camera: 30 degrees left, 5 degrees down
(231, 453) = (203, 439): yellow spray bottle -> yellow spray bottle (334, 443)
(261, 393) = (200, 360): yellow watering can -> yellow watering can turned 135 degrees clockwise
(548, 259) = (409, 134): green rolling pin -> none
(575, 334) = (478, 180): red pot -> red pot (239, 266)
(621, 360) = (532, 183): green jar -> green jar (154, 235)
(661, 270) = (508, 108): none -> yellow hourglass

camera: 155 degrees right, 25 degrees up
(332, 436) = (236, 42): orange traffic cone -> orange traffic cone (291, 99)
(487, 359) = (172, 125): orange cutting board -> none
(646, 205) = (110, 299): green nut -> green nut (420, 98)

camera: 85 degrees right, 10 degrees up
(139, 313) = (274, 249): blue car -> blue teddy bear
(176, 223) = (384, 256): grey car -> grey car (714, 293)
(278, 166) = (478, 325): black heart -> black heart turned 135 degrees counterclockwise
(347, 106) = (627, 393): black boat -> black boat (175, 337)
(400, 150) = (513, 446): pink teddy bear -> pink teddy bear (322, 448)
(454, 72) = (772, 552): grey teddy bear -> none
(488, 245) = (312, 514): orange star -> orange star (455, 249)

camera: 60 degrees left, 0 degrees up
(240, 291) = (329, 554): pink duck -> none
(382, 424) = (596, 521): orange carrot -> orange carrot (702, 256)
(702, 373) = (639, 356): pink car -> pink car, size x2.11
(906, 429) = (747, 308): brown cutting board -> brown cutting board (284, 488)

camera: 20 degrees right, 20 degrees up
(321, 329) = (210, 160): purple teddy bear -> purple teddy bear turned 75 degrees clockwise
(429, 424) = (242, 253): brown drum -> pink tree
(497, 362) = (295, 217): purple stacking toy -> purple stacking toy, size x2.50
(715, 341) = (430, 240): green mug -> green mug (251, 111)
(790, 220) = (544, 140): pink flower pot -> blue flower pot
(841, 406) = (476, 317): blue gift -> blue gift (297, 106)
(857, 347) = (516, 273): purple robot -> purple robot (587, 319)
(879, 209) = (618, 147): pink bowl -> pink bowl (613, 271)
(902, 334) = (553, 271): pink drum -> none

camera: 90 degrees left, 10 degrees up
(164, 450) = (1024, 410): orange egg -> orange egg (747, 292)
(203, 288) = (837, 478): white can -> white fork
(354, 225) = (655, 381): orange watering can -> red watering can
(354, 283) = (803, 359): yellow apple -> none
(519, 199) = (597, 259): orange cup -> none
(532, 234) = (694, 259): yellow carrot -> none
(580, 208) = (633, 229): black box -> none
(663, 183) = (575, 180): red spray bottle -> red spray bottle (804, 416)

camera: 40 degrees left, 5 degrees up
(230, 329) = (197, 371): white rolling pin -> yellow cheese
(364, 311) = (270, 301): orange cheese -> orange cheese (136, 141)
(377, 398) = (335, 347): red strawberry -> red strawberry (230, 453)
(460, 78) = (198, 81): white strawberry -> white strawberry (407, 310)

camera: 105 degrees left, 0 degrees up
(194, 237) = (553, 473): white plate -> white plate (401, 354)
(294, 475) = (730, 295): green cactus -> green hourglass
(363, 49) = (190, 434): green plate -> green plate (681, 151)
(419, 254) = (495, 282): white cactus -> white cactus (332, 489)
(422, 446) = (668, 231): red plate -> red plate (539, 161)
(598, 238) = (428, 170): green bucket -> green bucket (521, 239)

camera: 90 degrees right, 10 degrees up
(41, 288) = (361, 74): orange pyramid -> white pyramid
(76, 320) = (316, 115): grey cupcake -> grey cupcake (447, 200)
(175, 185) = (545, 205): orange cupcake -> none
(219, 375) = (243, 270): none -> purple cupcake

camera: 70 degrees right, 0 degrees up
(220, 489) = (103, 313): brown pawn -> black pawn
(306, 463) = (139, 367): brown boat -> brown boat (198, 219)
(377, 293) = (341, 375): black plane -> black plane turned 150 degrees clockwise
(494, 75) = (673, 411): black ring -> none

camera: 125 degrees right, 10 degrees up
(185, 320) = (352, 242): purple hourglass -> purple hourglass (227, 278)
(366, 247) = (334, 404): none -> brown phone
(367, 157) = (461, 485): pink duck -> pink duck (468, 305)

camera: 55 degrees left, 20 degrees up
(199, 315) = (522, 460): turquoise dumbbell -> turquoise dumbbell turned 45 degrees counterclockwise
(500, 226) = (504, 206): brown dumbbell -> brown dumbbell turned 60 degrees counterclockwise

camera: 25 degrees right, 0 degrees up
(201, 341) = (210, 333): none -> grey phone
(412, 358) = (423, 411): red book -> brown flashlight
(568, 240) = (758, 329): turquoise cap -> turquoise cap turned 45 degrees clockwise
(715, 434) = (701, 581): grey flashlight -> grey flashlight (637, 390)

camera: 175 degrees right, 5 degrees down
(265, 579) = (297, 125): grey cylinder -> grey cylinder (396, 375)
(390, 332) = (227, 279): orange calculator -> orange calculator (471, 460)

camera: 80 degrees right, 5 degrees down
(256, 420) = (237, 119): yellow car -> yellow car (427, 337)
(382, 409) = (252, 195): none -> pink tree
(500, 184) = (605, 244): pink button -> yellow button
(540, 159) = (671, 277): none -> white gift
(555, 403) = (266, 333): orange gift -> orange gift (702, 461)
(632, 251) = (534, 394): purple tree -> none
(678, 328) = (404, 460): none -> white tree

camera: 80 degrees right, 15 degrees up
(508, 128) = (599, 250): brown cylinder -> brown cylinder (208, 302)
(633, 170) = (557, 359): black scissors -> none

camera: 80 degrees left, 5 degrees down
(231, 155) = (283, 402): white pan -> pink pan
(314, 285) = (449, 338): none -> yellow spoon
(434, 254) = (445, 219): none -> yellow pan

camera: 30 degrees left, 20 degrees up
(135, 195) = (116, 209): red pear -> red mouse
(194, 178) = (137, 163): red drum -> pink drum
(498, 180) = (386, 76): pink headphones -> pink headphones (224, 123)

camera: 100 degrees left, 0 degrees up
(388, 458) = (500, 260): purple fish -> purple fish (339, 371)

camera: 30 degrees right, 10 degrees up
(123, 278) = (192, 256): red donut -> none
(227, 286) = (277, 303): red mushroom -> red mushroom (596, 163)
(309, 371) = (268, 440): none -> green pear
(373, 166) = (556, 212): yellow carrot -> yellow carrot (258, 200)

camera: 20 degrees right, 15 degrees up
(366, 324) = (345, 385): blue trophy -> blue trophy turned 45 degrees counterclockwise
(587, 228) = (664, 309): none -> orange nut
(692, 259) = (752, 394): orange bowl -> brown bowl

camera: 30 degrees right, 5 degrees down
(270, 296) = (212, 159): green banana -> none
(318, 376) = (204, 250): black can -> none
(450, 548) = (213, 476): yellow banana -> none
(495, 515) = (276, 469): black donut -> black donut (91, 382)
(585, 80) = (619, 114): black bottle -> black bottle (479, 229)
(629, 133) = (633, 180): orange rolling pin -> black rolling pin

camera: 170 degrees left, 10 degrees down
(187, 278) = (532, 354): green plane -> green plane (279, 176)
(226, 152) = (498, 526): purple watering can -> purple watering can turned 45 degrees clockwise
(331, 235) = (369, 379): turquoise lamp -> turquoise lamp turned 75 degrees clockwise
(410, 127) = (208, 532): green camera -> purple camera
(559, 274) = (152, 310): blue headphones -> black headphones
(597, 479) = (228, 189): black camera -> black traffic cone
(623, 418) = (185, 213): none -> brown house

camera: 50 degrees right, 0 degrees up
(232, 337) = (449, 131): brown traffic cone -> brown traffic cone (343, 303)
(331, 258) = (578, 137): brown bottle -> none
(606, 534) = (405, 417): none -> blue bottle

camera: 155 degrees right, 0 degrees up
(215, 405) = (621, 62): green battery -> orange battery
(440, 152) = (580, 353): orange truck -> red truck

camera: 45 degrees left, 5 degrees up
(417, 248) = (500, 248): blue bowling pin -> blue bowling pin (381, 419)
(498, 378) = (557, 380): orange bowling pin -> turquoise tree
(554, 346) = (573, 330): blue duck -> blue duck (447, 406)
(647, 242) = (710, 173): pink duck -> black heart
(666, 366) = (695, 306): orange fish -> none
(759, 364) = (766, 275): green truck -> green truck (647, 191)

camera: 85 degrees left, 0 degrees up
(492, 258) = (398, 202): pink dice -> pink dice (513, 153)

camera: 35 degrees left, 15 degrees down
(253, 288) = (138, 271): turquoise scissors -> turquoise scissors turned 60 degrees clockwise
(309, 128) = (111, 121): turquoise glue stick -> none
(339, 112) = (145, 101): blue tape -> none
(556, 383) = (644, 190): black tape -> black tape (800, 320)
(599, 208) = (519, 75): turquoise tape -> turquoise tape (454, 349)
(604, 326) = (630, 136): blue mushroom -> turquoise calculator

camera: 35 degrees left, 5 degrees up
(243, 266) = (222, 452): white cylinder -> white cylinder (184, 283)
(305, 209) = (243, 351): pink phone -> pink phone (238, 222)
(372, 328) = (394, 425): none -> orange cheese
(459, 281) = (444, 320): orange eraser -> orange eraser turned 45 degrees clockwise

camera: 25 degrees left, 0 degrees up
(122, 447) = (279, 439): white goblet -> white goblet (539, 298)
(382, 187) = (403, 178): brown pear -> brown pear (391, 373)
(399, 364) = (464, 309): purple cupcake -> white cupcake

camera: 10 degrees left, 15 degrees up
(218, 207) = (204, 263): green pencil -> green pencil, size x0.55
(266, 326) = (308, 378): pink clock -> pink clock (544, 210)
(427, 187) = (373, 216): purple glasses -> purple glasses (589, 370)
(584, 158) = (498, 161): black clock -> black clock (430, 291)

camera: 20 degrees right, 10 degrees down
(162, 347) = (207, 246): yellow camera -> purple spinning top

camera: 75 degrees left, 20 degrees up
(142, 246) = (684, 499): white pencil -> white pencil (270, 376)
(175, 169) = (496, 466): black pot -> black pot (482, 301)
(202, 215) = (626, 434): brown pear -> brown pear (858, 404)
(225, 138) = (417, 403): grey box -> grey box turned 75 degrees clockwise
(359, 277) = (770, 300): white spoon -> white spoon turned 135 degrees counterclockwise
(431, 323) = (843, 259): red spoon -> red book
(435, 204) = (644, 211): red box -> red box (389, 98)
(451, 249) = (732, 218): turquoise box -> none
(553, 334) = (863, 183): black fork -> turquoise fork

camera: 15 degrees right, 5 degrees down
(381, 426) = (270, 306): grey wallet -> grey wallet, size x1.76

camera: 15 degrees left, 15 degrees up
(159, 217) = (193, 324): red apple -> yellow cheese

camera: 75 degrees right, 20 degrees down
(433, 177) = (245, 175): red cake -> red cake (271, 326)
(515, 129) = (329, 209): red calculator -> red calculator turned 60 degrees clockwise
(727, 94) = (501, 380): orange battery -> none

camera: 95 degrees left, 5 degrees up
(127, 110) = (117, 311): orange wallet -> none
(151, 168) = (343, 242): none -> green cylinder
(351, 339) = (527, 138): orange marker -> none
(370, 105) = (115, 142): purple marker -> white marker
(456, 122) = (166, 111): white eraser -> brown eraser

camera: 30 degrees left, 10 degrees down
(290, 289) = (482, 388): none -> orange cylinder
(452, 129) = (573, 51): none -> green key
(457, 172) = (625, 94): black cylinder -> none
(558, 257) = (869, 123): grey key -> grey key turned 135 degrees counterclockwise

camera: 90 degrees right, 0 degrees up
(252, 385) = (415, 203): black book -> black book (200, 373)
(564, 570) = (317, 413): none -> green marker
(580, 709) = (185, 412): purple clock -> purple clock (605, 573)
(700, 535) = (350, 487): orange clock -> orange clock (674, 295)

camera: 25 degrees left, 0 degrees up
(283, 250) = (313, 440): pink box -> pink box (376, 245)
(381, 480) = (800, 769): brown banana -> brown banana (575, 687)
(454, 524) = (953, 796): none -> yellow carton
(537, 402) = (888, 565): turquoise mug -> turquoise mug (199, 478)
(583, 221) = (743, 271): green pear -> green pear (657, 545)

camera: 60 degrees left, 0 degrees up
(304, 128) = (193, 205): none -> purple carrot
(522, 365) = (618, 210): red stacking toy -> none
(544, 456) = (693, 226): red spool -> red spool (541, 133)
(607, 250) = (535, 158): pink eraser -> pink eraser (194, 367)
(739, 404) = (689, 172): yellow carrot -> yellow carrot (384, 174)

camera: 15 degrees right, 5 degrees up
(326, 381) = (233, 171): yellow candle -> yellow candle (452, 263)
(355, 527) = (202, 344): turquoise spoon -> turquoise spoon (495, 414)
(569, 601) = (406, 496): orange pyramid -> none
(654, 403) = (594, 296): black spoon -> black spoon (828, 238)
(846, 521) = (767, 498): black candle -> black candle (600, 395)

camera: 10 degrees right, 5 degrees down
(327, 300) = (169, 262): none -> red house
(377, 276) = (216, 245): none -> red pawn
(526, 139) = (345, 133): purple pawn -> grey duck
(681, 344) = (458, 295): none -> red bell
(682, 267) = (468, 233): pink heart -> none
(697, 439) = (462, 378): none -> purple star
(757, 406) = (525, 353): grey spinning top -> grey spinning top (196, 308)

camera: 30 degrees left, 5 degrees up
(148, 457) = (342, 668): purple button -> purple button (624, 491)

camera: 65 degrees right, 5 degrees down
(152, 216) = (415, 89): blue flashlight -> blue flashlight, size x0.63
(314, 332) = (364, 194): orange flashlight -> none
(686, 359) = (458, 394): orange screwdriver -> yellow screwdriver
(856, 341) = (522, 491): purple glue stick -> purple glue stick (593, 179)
- - -
> WORK TO COMPLETE
The first line of the entries above marks where to begin; repeat each line exactly through the one that contains "camera: 155 degrees right, 25 degrees up", and include that line.

> SOLUTION FOR THIS TASK
camera: 30 degrees left, 5 degrees down
(231, 453) = (203, 439): yellow spray bottle -> yellow spray bottle (334, 443)
(261, 393) = (200, 360): yellow watering can -> yellow watering can turned 135 degrees clockwise
(548, 259) = (409, 134): green rolling pin -> none
(575, 334) = (478, 180): red pot -> red pot (239, 266)
(621, 360) = (532, 183): green jar -> green jar (154, 235)
(661, 270) = (508, 108): none -> yellow hourglass

camera: 155 degrees right, 25 degrees up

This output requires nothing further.